* [TASK INSTRUCTIONS]: Say how many lines of the data below have the word "green" in them. Add nothing else.
(MATERIAL SUPPLIED Opens)
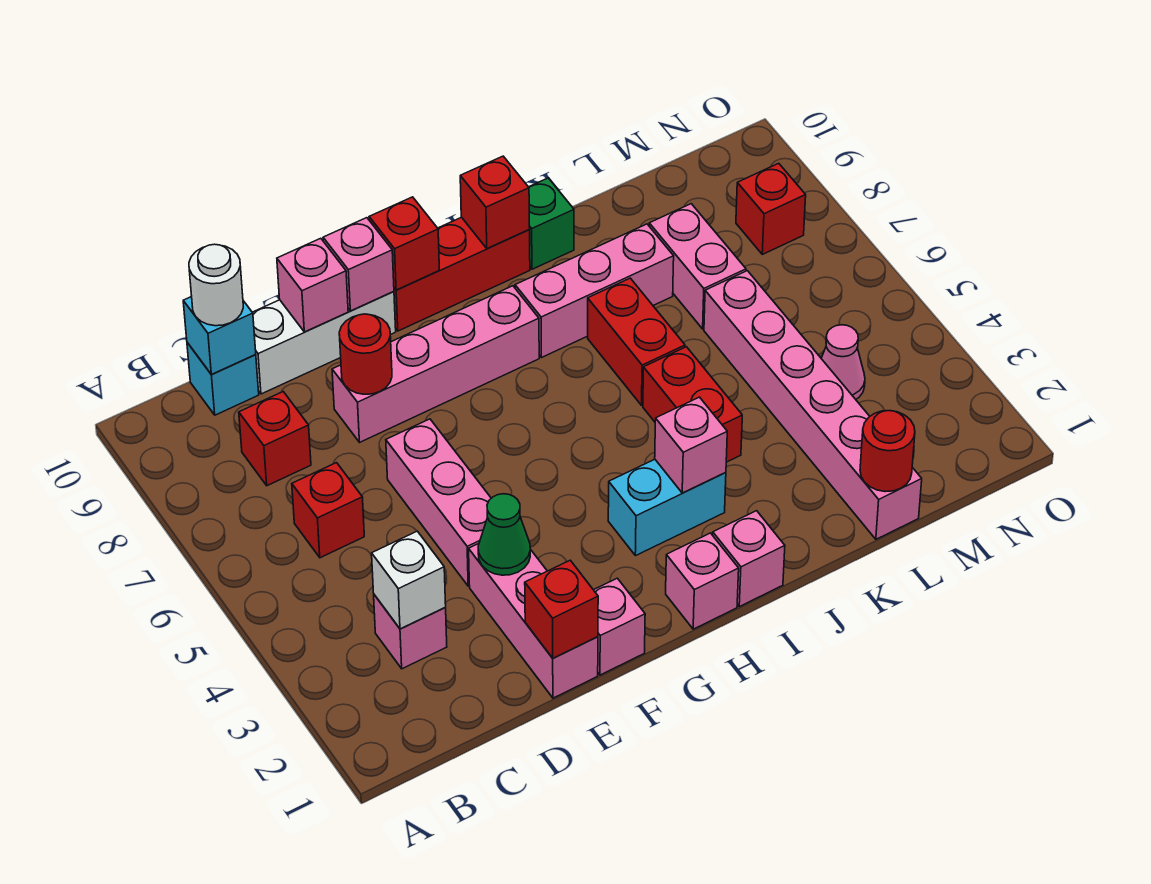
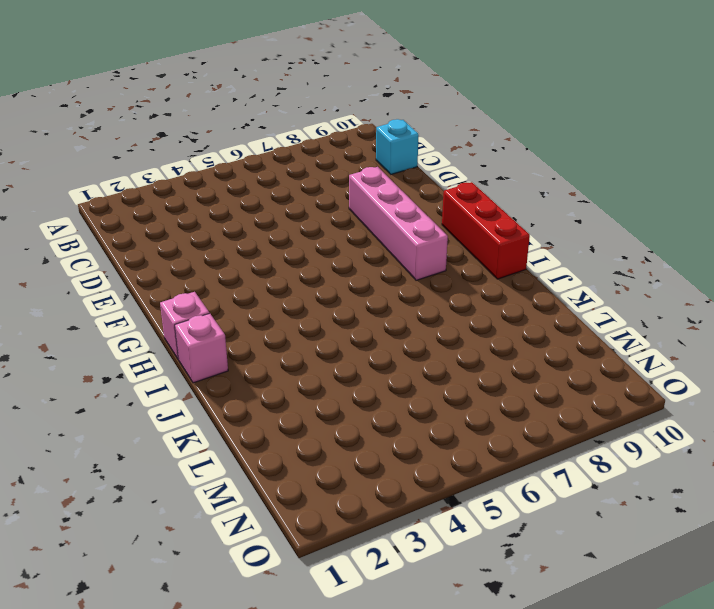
none -> pink brick C3 level 1
none -> red brick C6 level 1
none -> red brick C8 level 1
none -> white brick D10:F10 level 1

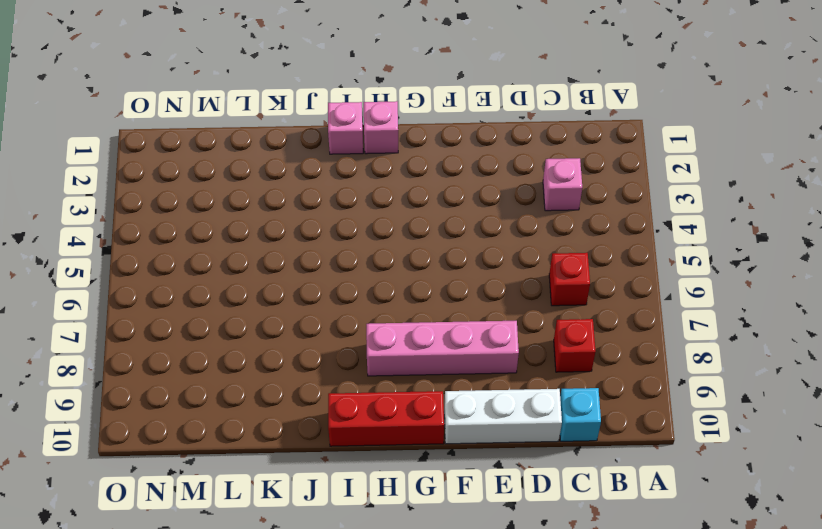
none -> pink brick E1:E3 level 1
none -> pink brick E4:E6 level 1
none -> pink brick F1 level 1
none -> cyan brick H3:I3 level 1

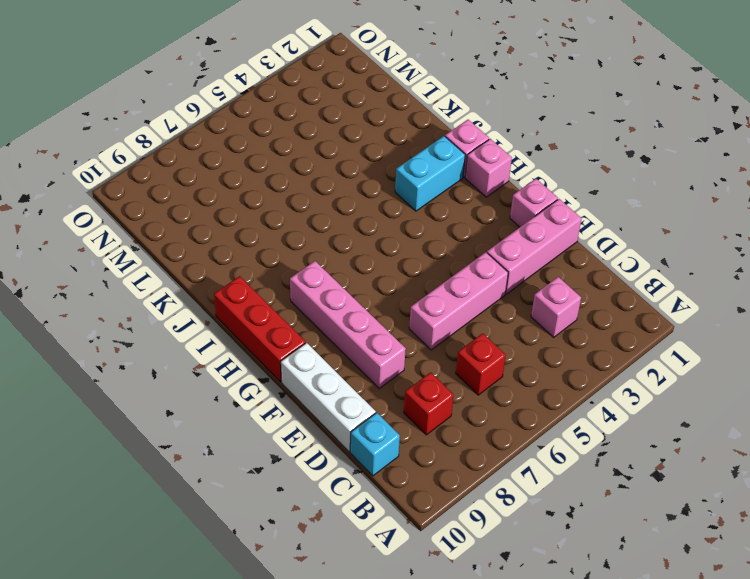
cyan brick I2:I3 level 1 -> cyan brick H3:I3 level 1
none -> pink brick I8:K8 level 1
none -> red brick J4:J5 level 1
none -> red brick J6:J7 level 1
none -> green brick J10 level 1

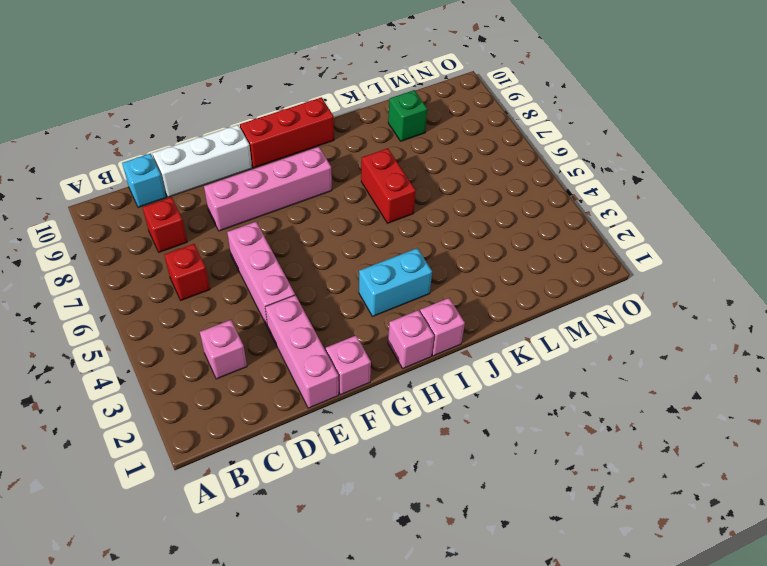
green brick L9 level 1 -> green brick J10 level 1
none -> pink brick I8:K8 level 1
none -> red brick J4:J5 level 1
none -> pink brick L1:L6 level 1
none -> pink brick L7:L8 level 1

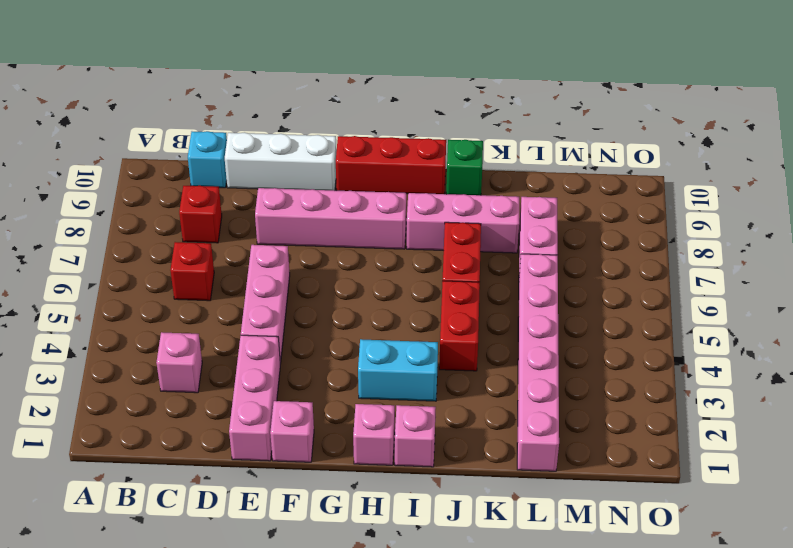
none -> pink cone M4 level 1
none -> red brick N8 level 1
none -> white brick C3 level 2
none -> cyan brick C10 level 2

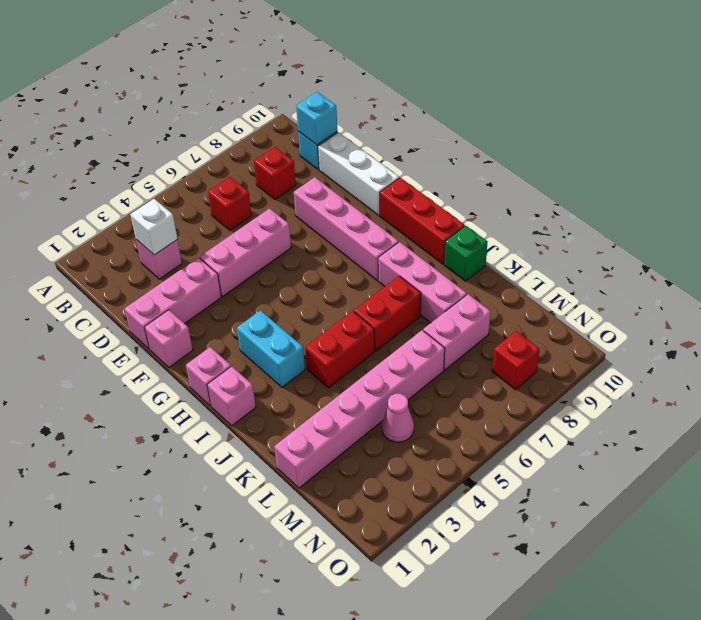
none -> red brick E1 level 2
none -> green cone E3 level 2
none -> red round brick E8 level 2
none -> pink brick E10 level 2

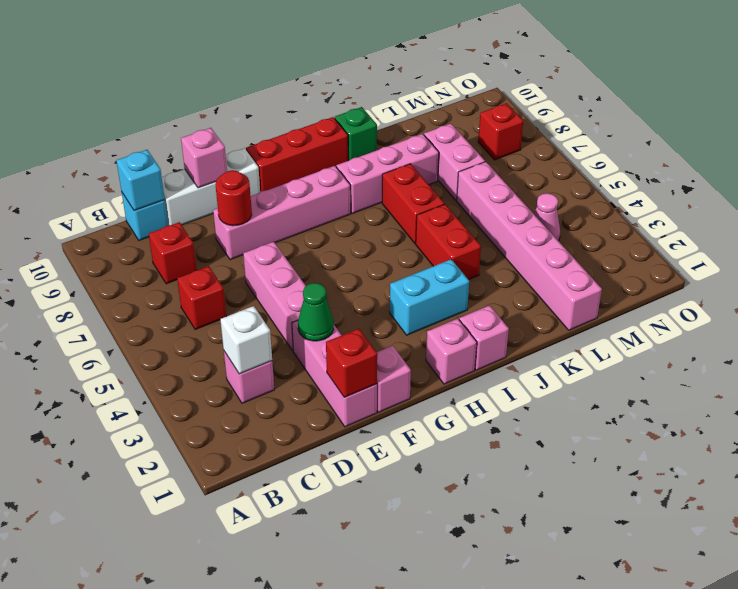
none -> pink brick F10 level 2
none -> red brick G10 level 2
none -> pink brick I3 level 2
none -> red brick I10 level 2

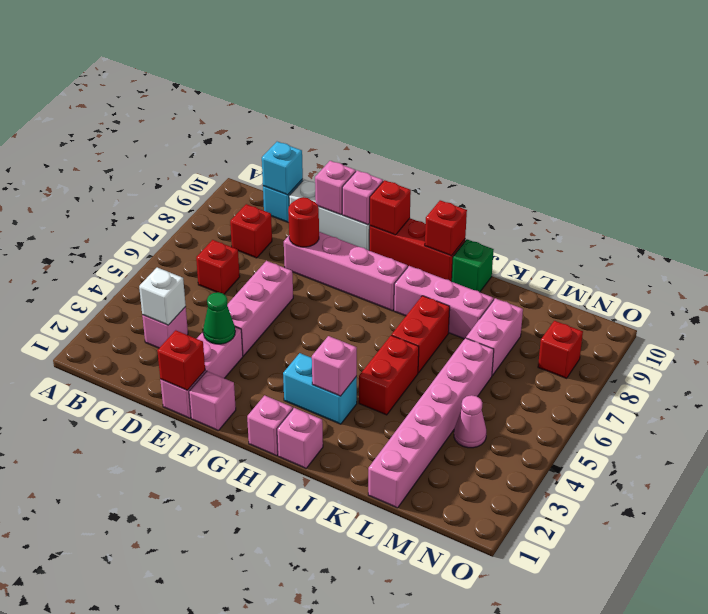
none -> red round brick L1 level 2
none -> white round brick C10 level 3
(MATERIAL SUPPLIED Closes)
* [SOLUTION FOR THIS PROBLEM]: 3